◆ **Material for this exercise**

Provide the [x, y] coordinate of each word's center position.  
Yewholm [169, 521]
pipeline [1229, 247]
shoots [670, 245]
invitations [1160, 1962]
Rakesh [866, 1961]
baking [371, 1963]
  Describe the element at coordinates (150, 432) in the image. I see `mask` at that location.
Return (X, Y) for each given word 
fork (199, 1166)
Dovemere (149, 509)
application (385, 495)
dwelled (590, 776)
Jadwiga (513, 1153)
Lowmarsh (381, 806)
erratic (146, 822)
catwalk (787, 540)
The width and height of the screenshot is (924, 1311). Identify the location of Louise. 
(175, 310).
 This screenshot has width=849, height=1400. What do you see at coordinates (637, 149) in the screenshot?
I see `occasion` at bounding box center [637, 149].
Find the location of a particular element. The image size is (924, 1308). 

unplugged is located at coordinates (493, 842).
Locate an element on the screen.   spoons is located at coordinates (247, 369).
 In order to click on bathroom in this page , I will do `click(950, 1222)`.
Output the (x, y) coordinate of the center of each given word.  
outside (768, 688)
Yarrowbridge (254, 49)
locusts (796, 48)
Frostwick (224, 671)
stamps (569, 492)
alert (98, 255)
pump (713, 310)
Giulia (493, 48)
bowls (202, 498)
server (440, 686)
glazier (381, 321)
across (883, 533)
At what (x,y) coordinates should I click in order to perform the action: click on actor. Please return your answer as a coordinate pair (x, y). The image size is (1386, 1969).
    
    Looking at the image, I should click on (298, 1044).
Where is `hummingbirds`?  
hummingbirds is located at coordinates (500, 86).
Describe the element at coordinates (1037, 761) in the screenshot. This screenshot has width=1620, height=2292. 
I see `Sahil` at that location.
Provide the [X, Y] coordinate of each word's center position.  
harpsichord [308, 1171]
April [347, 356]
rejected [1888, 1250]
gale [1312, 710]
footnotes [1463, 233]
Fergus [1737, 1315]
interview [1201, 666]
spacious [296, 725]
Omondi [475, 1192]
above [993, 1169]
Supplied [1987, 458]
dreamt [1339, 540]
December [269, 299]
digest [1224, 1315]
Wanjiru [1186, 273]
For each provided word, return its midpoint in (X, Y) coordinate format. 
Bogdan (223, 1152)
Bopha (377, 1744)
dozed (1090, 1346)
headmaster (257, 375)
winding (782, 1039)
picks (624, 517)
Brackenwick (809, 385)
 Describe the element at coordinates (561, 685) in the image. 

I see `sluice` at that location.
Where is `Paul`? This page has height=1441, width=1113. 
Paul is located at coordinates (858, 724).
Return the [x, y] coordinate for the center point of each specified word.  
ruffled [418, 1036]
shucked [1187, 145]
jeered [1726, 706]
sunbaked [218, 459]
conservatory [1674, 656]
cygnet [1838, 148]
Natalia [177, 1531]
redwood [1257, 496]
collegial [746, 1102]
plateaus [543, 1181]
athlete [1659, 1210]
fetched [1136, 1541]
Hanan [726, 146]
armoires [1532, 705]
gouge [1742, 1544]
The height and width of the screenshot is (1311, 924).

◆ **Prompt**
Switch "headmaster" to "schoolmaster" in the lines above, and reproduce all of them with no other change.

◆ **Output of the exercise**
Provide the [x, y] coordinate of each word's center position.  
Yewholm [169, 521]
pipeline [1229, 247]
shoots [670, 245]
invitations [1160, 1962]
Rakesh [866, 1961]
baking [371, 1963]
  Describe the element at coordinates (150, 432) in the image. I see `mask` at that location.
Return (X, Y) for each given word 
fork (199, 1166)
Dovemere (149, 509)
application (385, 495)
dwelled (590, 776)
Jadwiga (513, 1153)
Lowmarsh (381, 806)
erratic (146, 822)
catwalk (787, 540)
The width and height of the screenshot is (924, 1311). Identify the location of Louise. 
(175, 310).
 This screenshot has width=849, height=1400. What do you see at coordinates (637, 149) in the screenshot?
I see `occasion` at bounding box center [637, 149].
Find the location of a particular element. The image size is (924, 1308). 

unplugged is located at coordinates (493, 842).
Locate an element on the screen.   spoons is located at coordinates (247, 369).
 In order to click on bathroom in this page , I will do `click(950, 1222)`.
Output the (x, y) coordinate of the center of each given word.  
outside (768, 688)
Yarrowbridge (254, 49)
locusts (796, 48)
Frostwick (224, 671)
stamps (569, 492)
alert (98, 255)
pump (713, 310)
Giulia (493, 48)
bowls (202, 498)
server (440, 686)
glazier (381, 321)
across (883, 533)
At what (x,y) coordinates should I click in order to perform the action: click on actor. Please return your answer as a coordinate pair (x, y). The image size is (1386, 1969).
    
    Looking at the image, I should click on (298, 1044).
Where is `hummingbirds`?  
hummingbirds is located at coordinates (500, 86).
Describe the element at coordinates (1037, 761) in the screenshot. This screenshot has width=1620, height=2292. 
I see `Sahil` at that location.
Provide the [X, Y] coordinate of each word's center position.  
harpsichord [308, 1171]
April [347, 356]
rejected [1888, 1250]
gale [1312, 710]
footnotes [1463, 233]
Fergus [1737, 1315]
interview [1201, 666]
spacious [296, 725]
Omondi [475, 1192]
above [993, 1169]
Supplied [1987, 458]
dreamt [1339, 540]
December [269, 299]
digest [1224, 1315]
Wanjiru [1186, 273]
For each provided word, return its midpoint in (X, Y) coordinate format. 
Bogdan (223, 1152)
Bopha (377, 1744)
dozed (1090, 1346)
schoolmaster (257, 375)
winding (782, 1039)
picks (624, 517)
Brackenwick (809, 385)
 Describe the element at coordinates (561, 685) in the image. 

I see `sluice` at that location.
Where is `Paul`? This page has height=1441, width=1113. 
Paul is located at coordinates (858, 724).
Return the [x, y] coordinate for the center point of each specified word.  
ruffled [418, 1036]
shucked [1187, 145]
jeered [1726, 706]
sunbaked [218, 459]
conservatory [1674, 656]
cygnet [1838, 148]
Natalia [177, 1531]
redwood [1257, 496]
collegial [746, 1102]
plateaus [543, 1181]
athlete [1659, 1210]
fetched [1136, 1541]
Hanan [726, 146]
armoires [1532, 705]
gouge [1742, 1544]
The height and width of the screenshot is (1311, 924).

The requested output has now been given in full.